> [RECORDS SUPPLIED]:
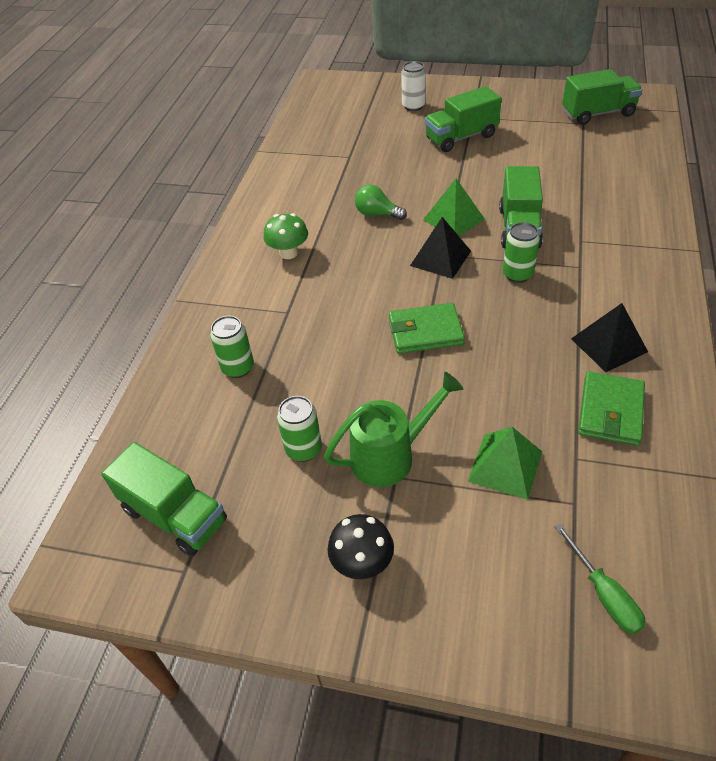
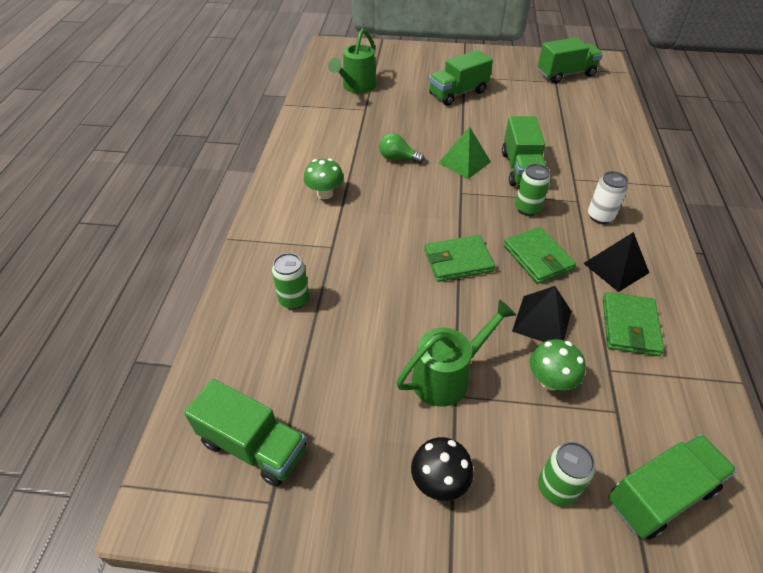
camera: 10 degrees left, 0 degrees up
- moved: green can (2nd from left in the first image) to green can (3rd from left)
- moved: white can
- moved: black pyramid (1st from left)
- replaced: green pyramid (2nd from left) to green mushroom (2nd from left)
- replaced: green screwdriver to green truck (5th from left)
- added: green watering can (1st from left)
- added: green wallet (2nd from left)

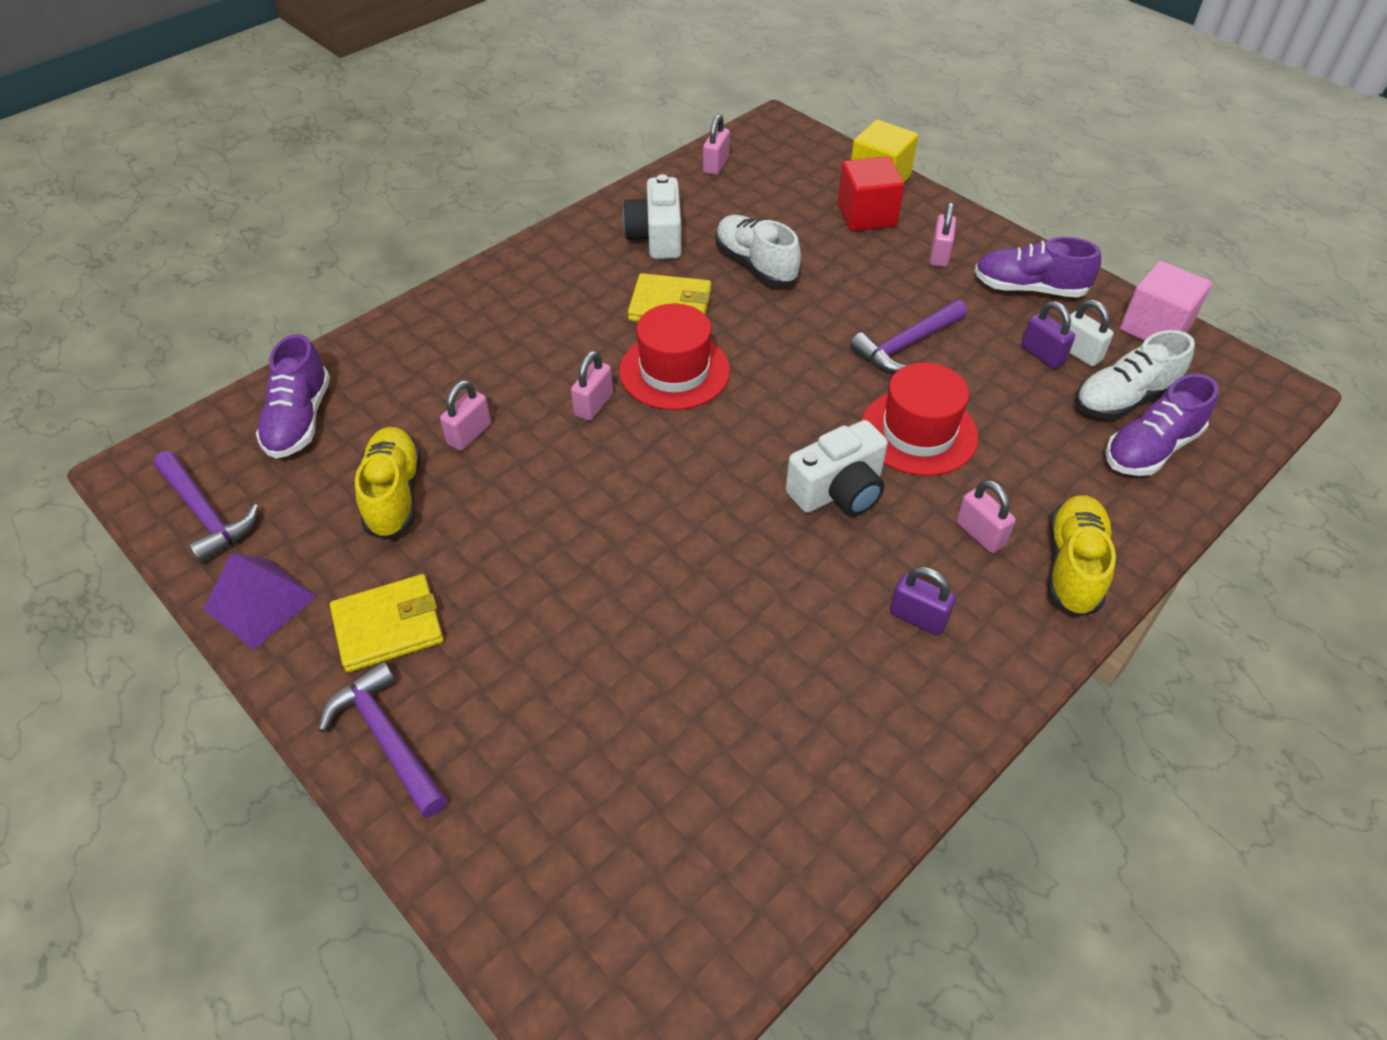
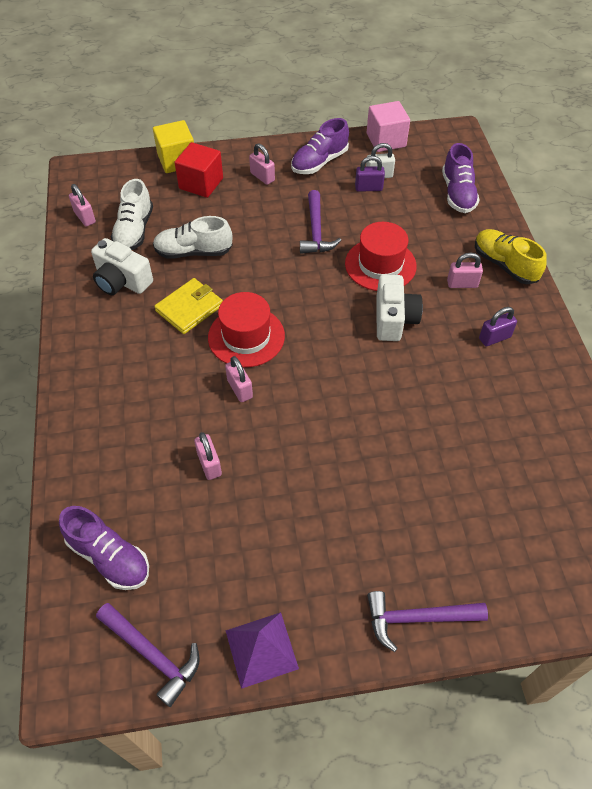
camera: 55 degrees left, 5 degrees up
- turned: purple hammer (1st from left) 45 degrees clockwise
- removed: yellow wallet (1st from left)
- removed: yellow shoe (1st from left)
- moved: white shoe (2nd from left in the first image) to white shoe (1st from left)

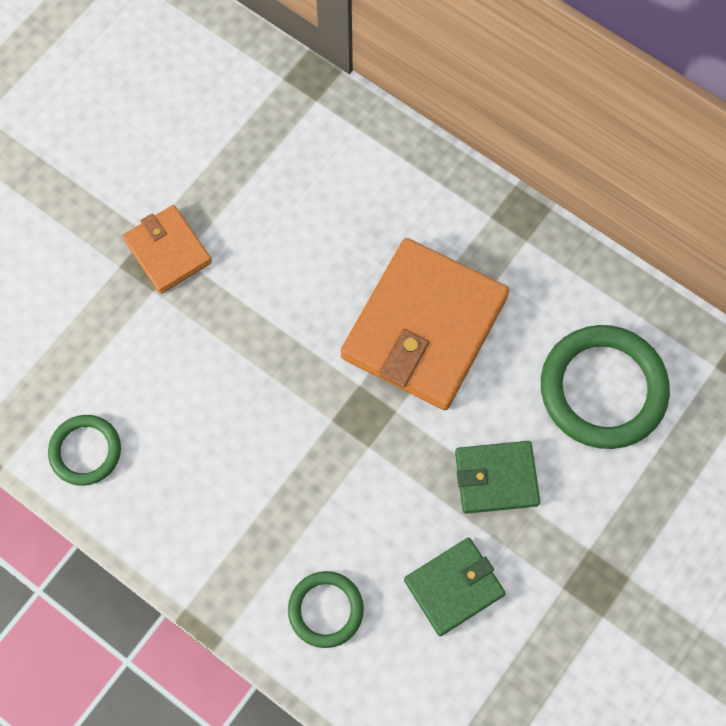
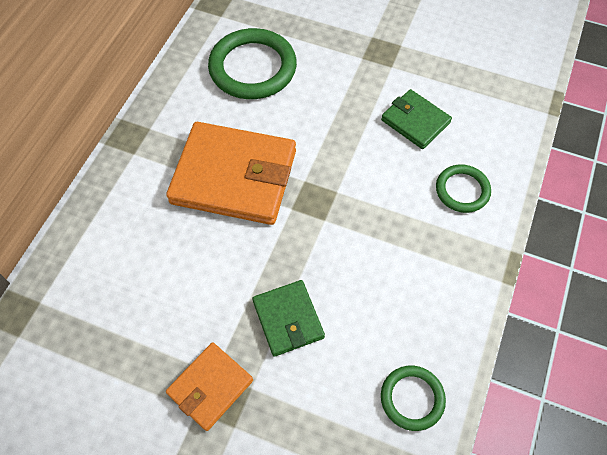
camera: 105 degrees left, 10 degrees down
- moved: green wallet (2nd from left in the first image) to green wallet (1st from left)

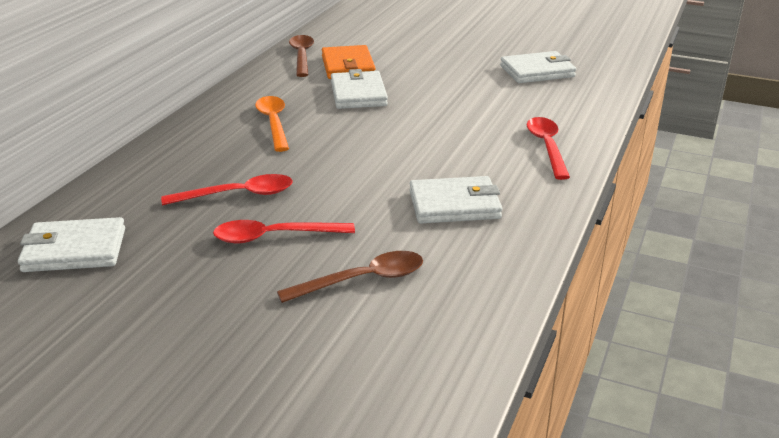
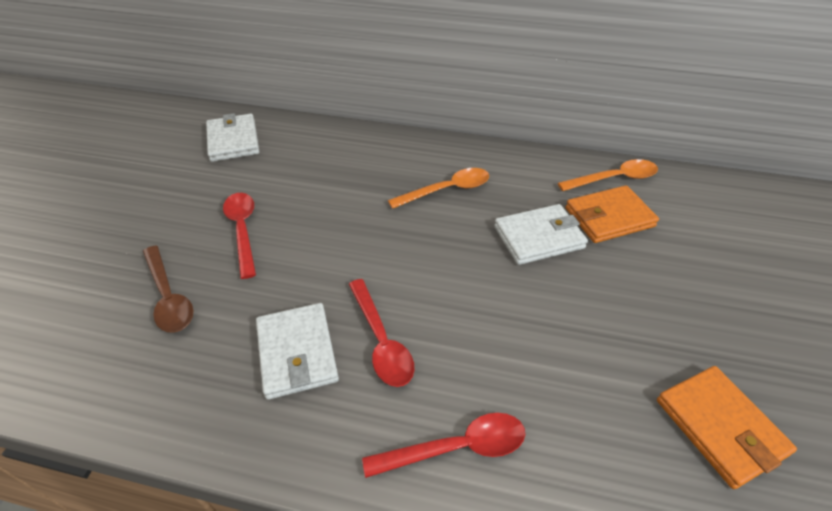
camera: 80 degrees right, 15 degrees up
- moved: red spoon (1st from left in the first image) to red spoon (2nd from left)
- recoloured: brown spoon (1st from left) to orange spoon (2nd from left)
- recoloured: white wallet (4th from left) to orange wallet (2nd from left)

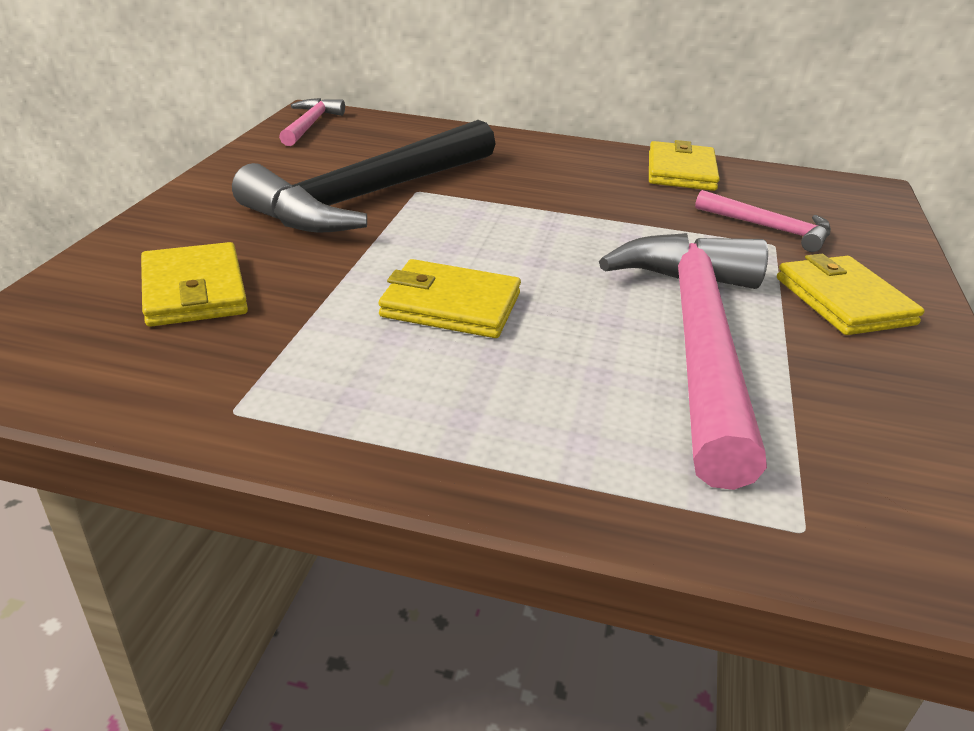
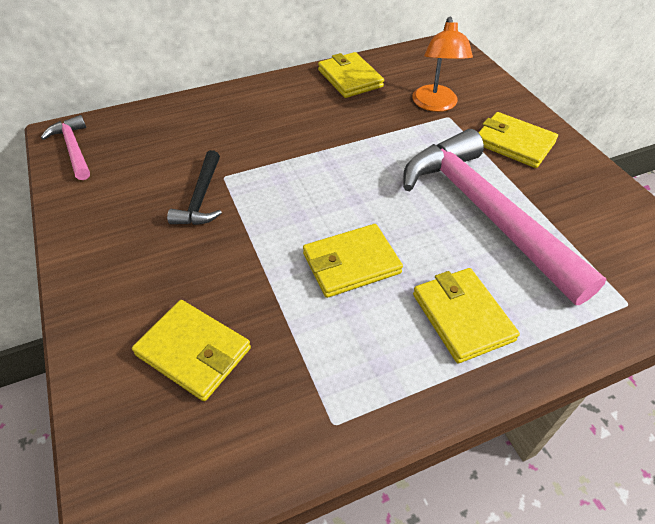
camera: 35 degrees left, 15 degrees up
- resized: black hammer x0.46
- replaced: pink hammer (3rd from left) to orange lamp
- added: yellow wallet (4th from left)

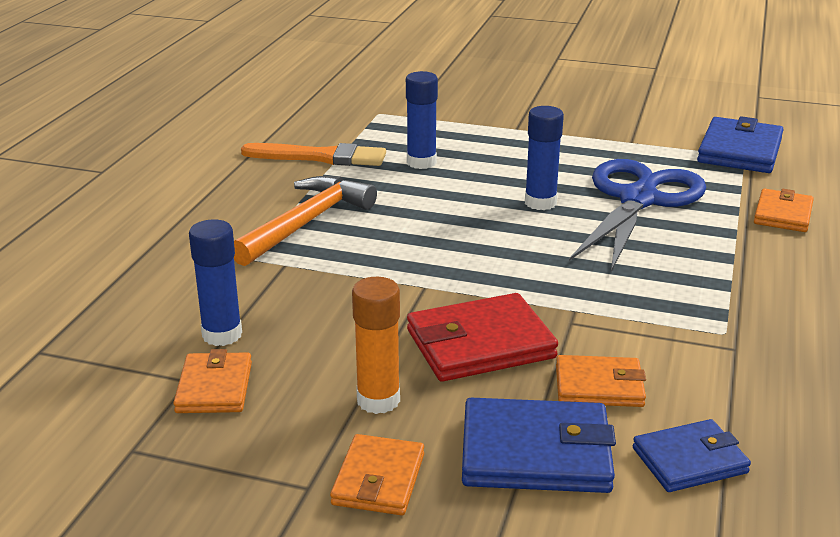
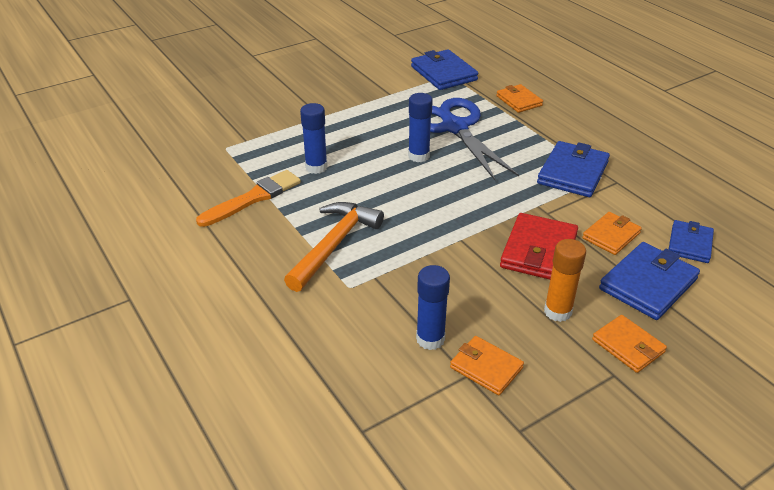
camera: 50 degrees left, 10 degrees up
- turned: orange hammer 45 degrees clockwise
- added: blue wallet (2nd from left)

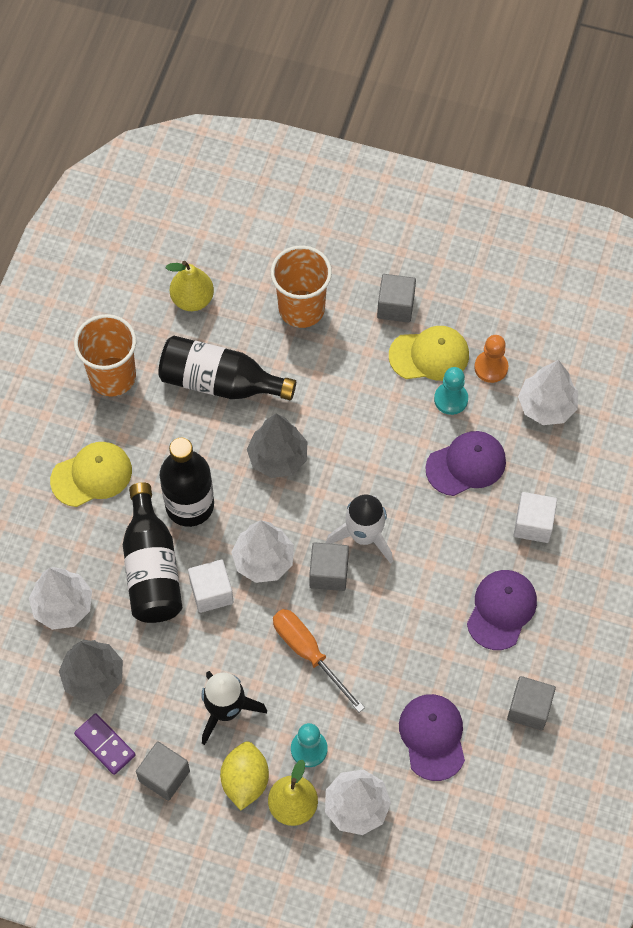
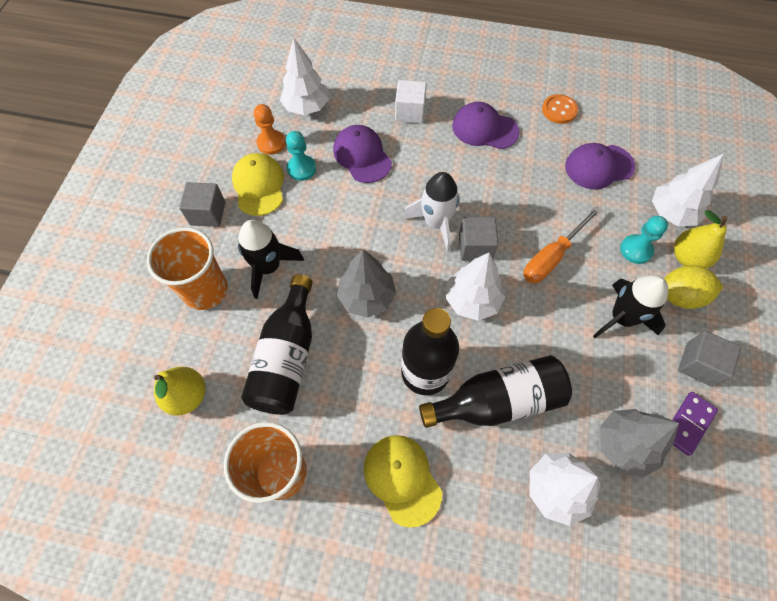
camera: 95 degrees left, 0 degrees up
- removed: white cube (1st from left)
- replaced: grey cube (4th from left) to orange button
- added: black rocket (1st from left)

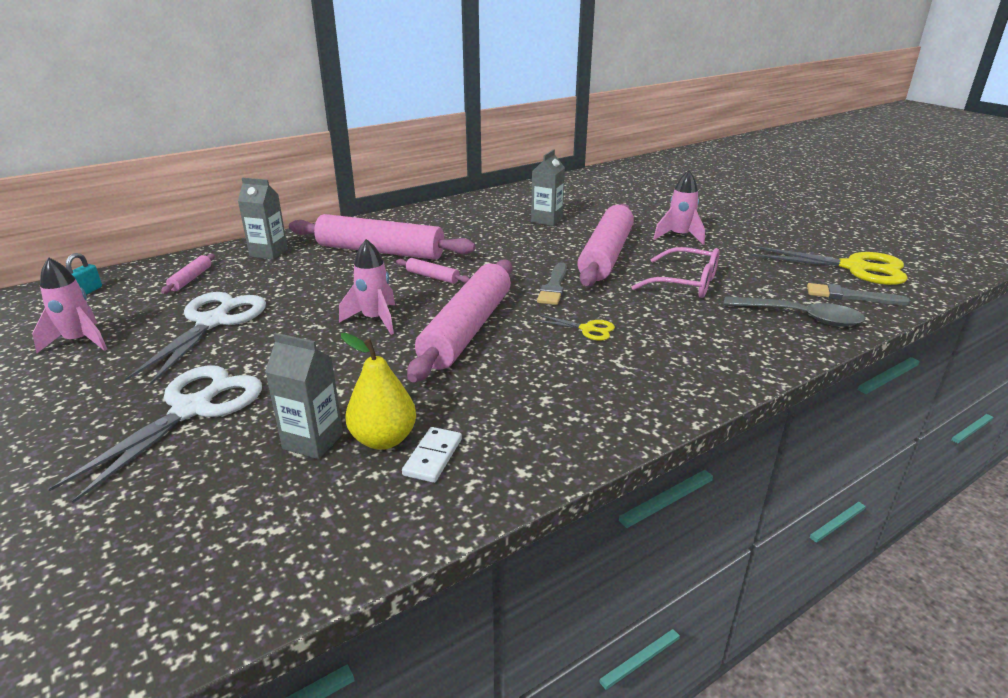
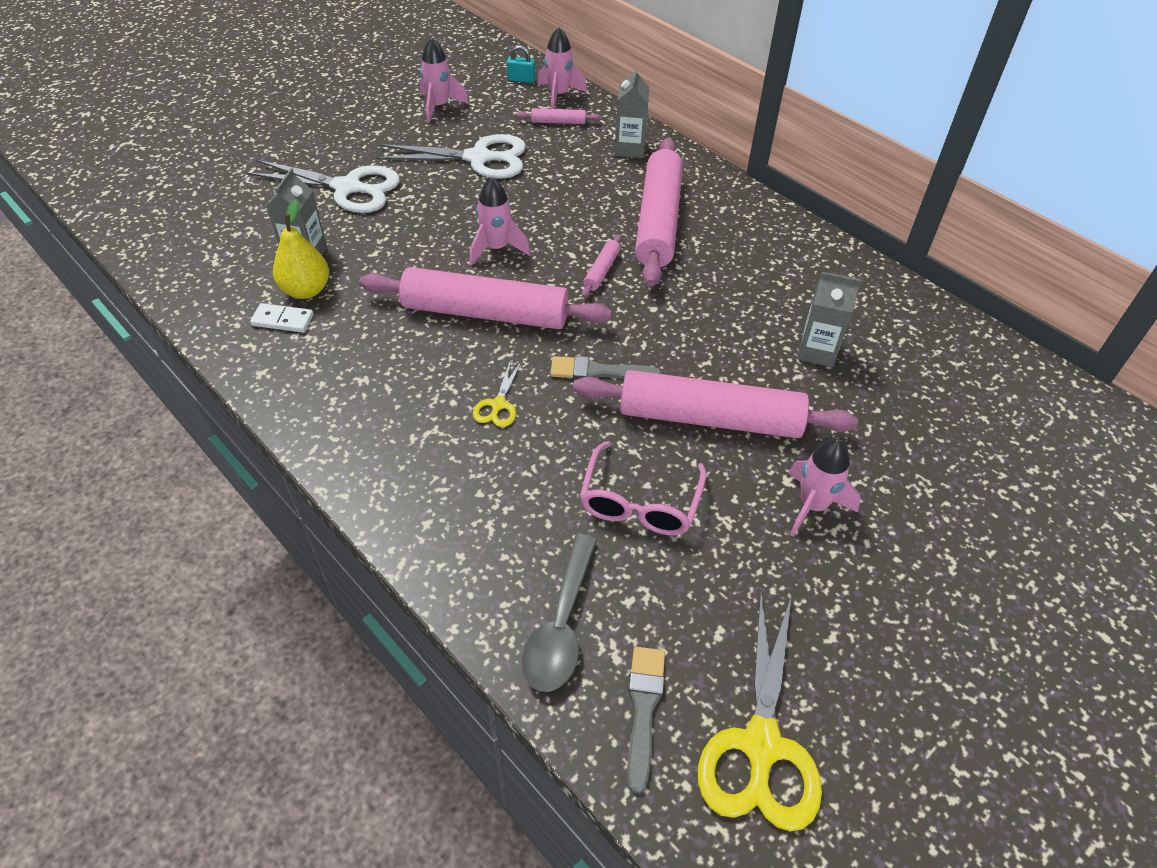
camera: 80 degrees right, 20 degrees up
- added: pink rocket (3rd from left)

> [AIM OF THE TASK]: Of all the entries above, repeat only the lines from the line that has "- moved: white can" to the line that has "- added: green watering can (1st from left)", both lines included, exactly.

> [EXERCISE SOLUTION]:
- moved: white can
- moved: black pyramid (1st from left)
- replaced: green pyramid (2nd from left) to green mushroom (2nd from left)
- replaced: green screwdriver to green truck (5th from left)
- added: green watering can (1st from left)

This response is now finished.